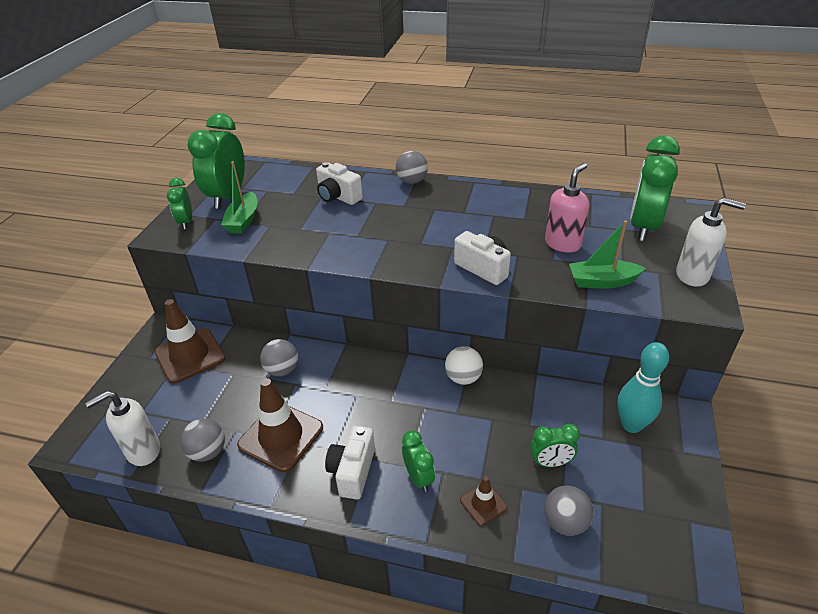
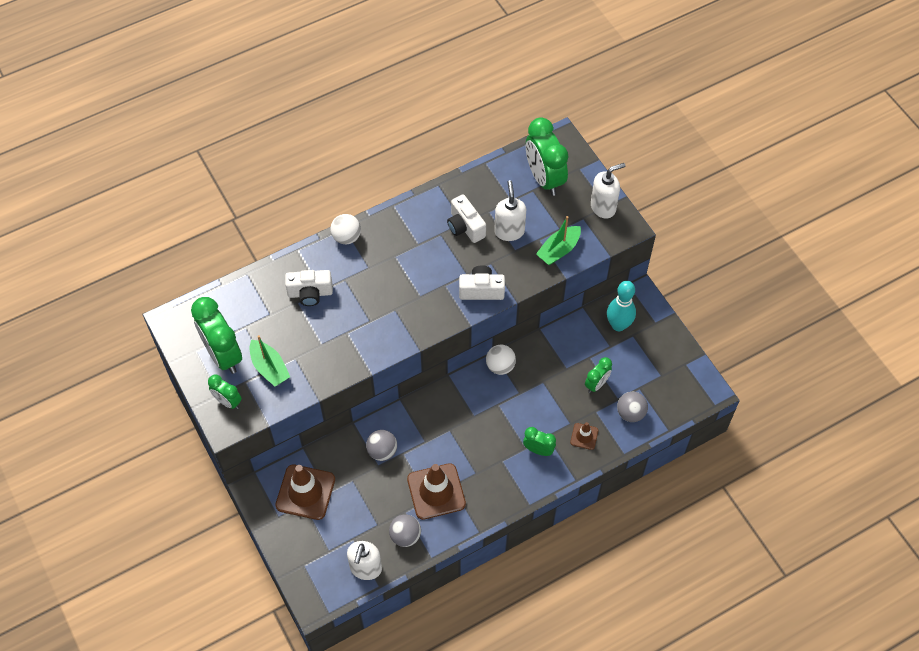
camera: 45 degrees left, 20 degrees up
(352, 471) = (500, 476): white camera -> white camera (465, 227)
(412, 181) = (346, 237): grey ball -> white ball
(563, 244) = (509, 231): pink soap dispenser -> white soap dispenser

* * *

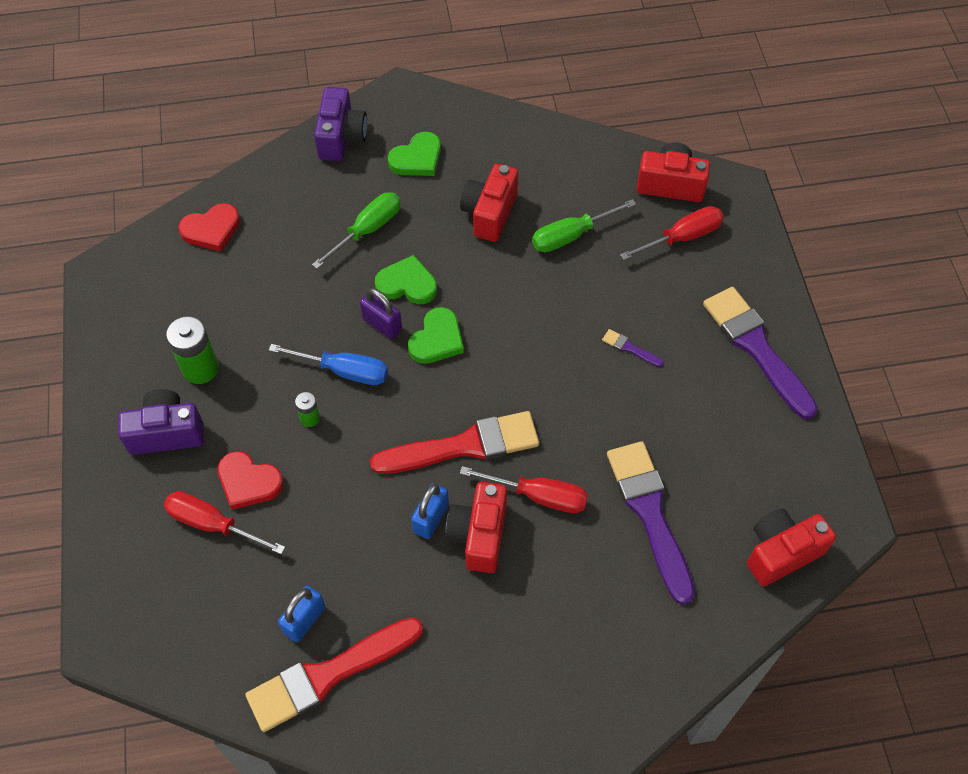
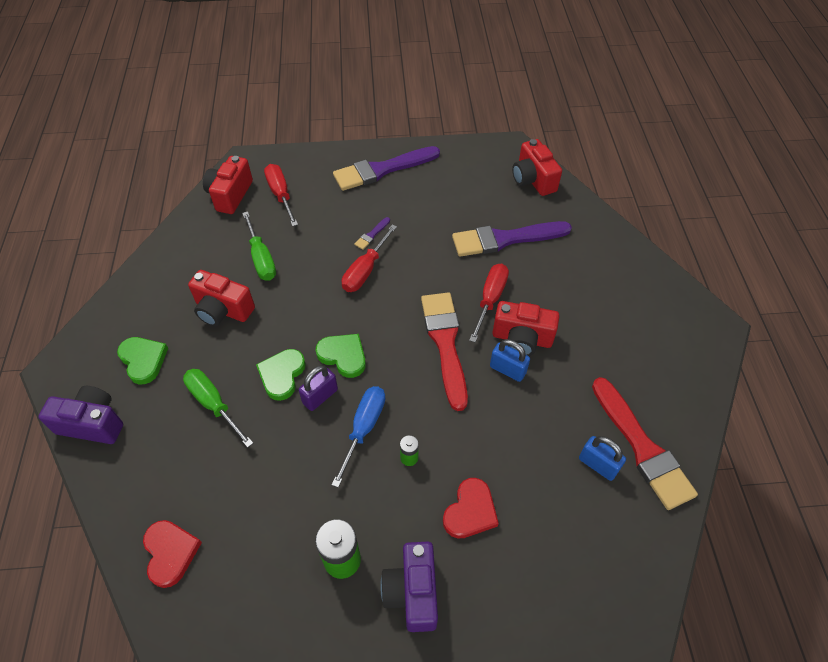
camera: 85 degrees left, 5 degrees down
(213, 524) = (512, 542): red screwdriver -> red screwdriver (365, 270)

---

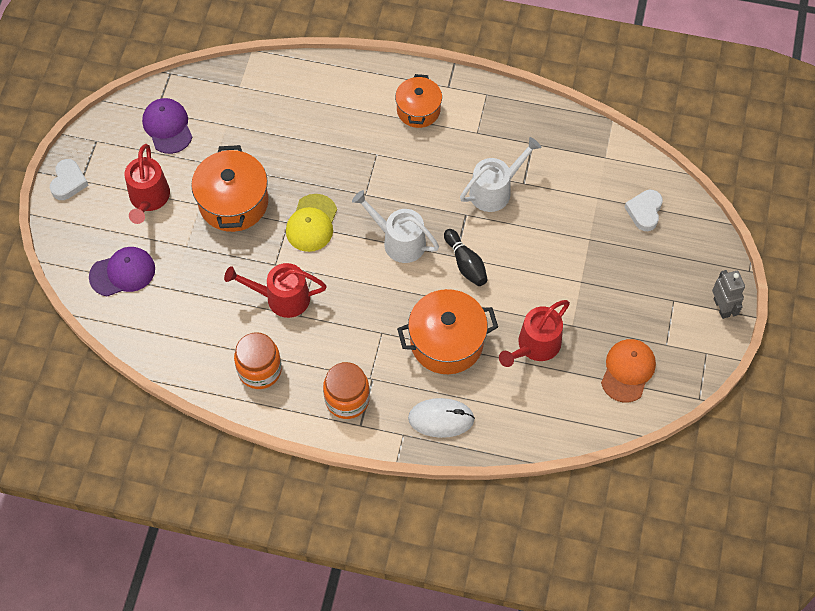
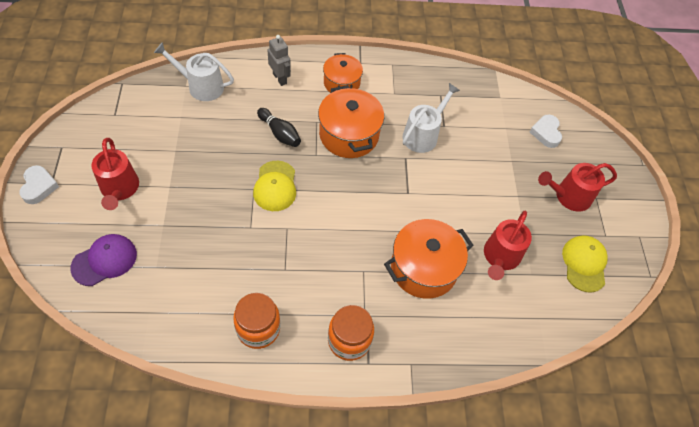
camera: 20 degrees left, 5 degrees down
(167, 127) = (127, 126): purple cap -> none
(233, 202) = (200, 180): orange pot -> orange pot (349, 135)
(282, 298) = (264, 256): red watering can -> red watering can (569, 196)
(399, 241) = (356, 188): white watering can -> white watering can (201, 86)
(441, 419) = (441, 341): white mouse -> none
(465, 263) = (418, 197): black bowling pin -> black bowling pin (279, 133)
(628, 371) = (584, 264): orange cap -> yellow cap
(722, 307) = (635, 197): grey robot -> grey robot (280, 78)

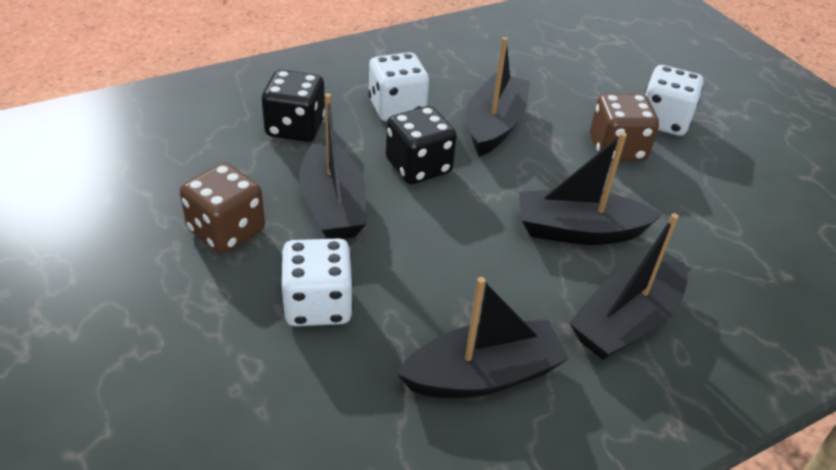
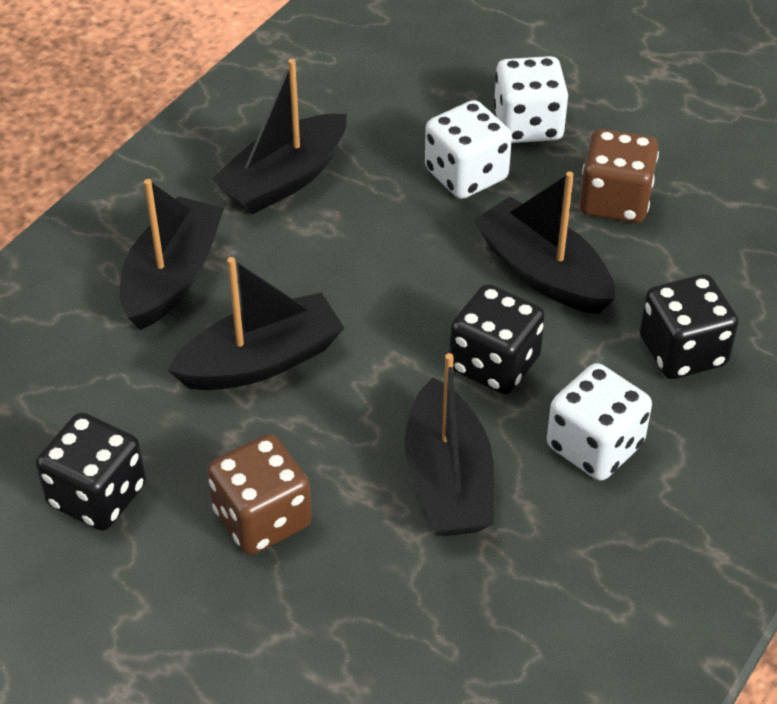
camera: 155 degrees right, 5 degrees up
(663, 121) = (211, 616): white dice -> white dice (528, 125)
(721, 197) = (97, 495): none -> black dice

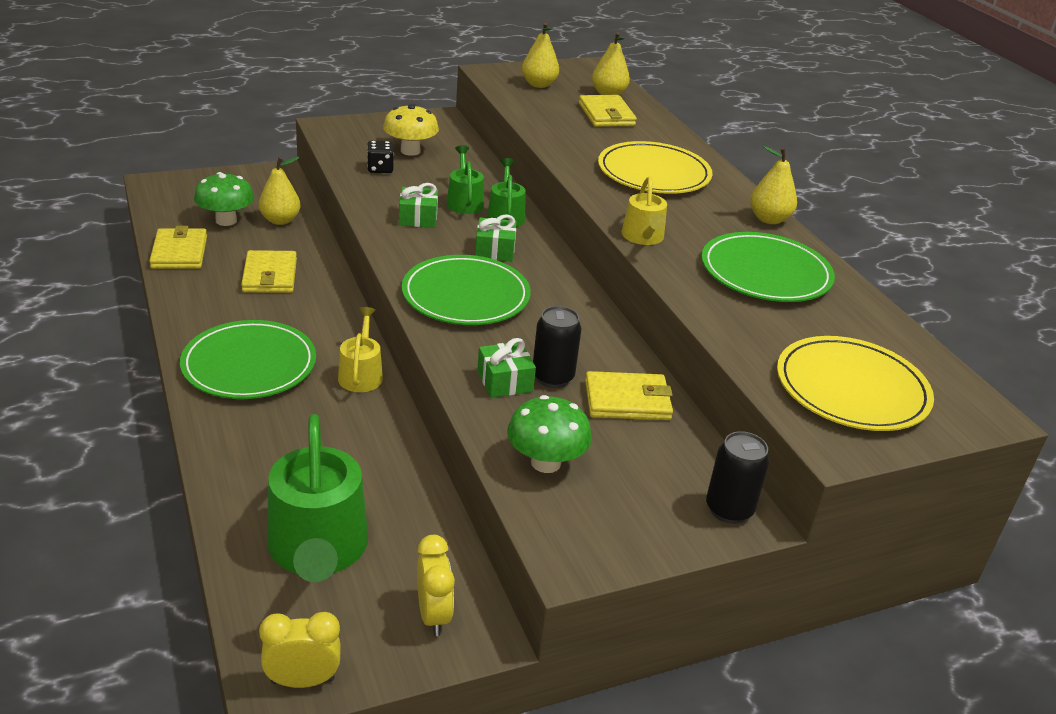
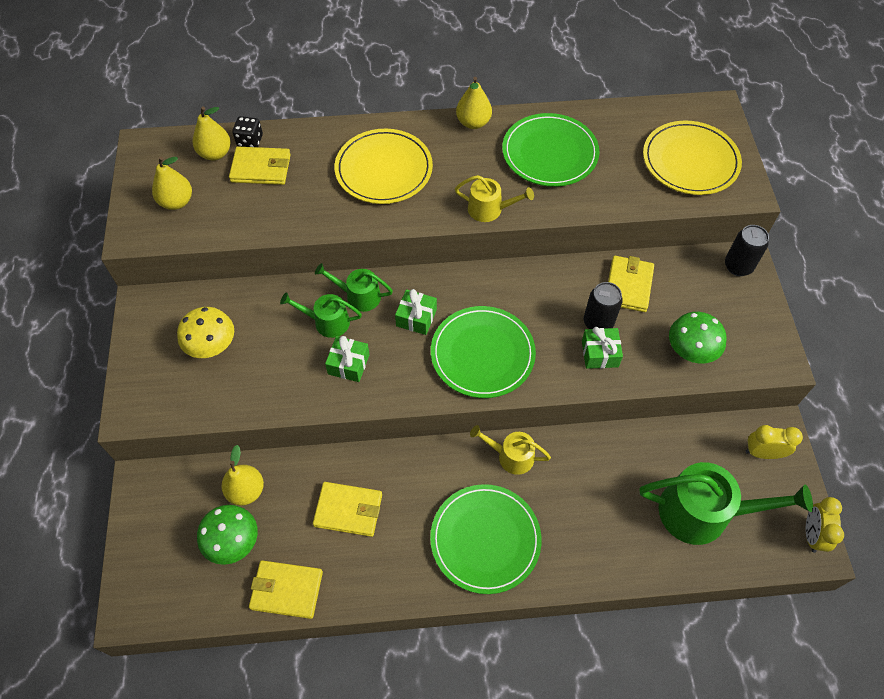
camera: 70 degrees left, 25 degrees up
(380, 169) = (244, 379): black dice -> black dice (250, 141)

=== WORK TASK ===
Read the material above and copy out each line holding "down".

=== RESPONSE BELOW ===
camera: 85 degrees left, 5 degrees down
camera: 20 degrees left, 5 degrees down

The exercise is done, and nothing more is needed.